#### WORKING DATA
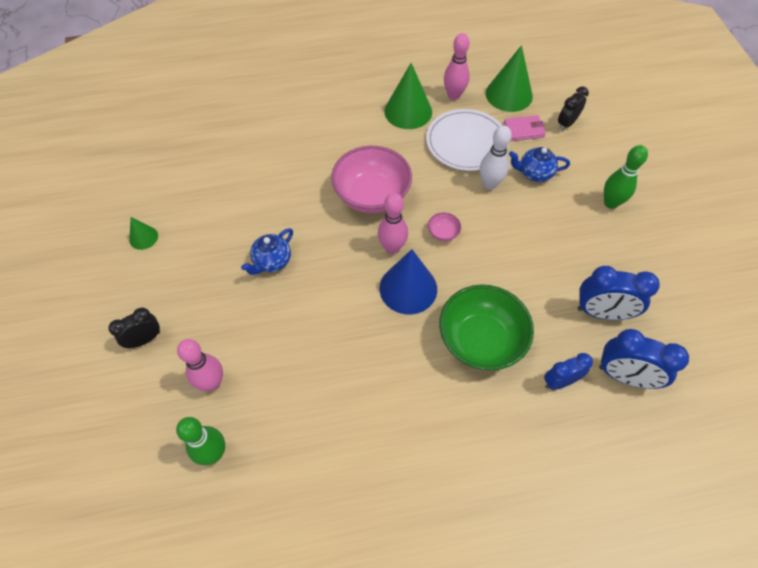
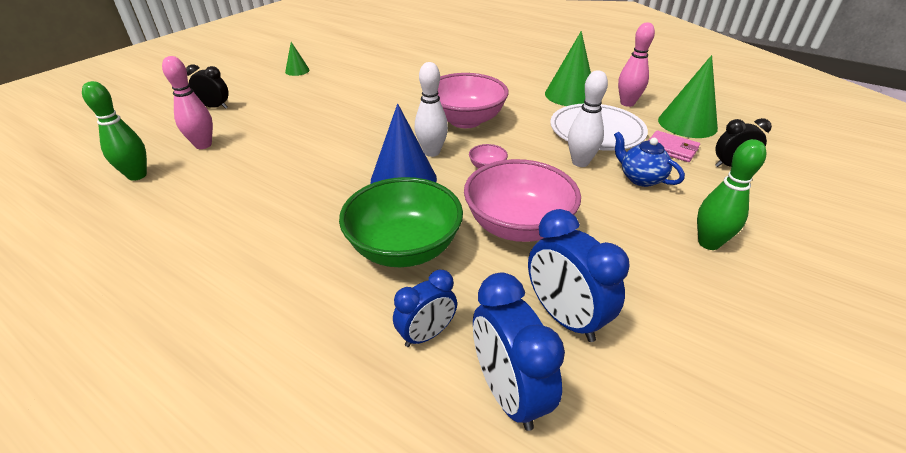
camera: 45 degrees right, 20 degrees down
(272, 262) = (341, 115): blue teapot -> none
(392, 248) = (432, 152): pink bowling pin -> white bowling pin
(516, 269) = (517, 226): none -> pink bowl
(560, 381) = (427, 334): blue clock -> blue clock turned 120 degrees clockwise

* * *

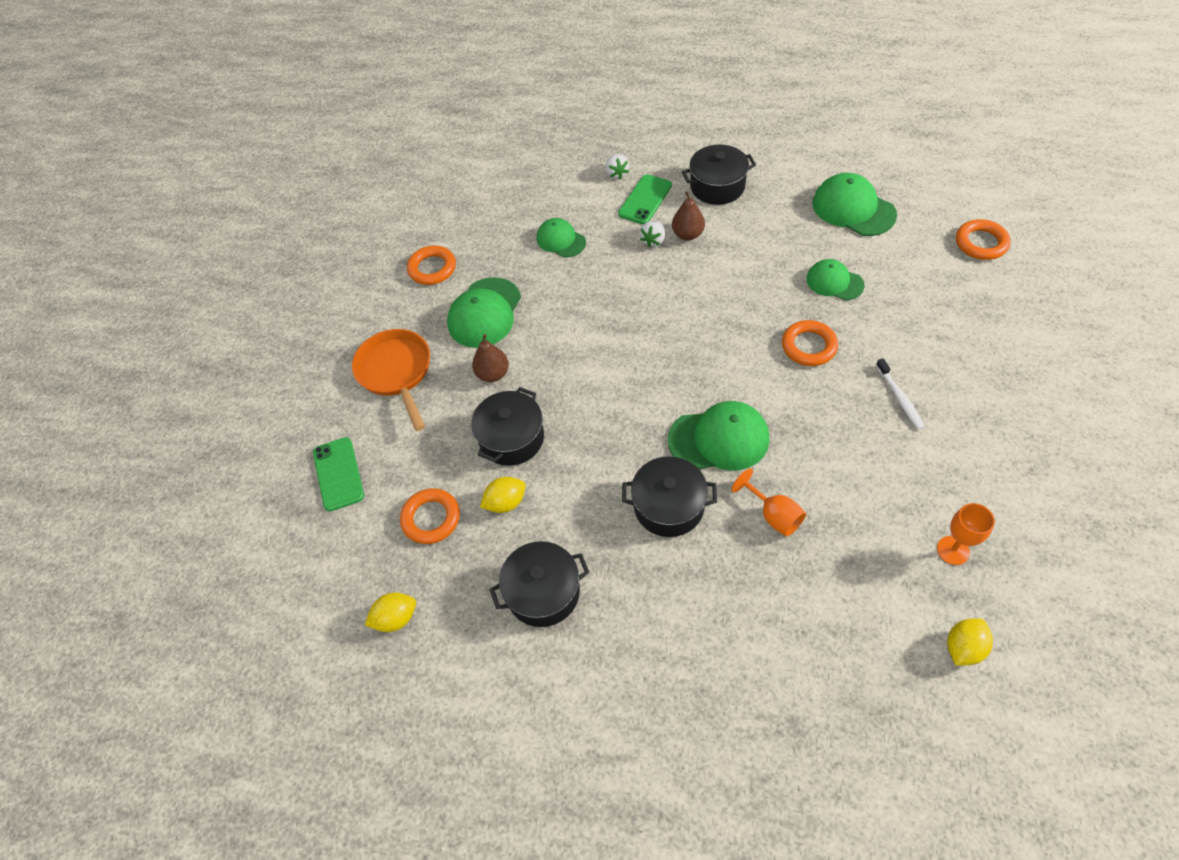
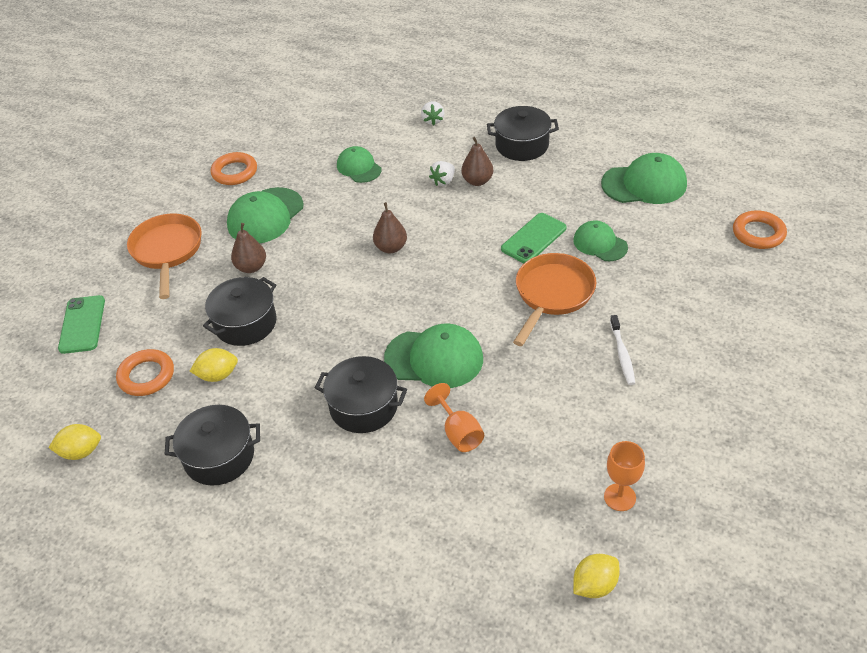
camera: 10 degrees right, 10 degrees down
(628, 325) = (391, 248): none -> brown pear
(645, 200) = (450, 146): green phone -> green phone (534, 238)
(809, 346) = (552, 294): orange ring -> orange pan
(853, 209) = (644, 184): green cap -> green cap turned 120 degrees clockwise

...

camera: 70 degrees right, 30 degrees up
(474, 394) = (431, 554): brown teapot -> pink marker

#### EXERCISE
Would you copy out exactly the lines above that start at the one containing "camera: 70 degrees right, 30 degrees up" and end at the one containing "(474, 394) = (431, 554): brown", inclusive?

#### ANSWER SPACE
camera: 70 degrees right, 30 degrees up
(474, 394) = (431, 554): brown teapot -> pink marker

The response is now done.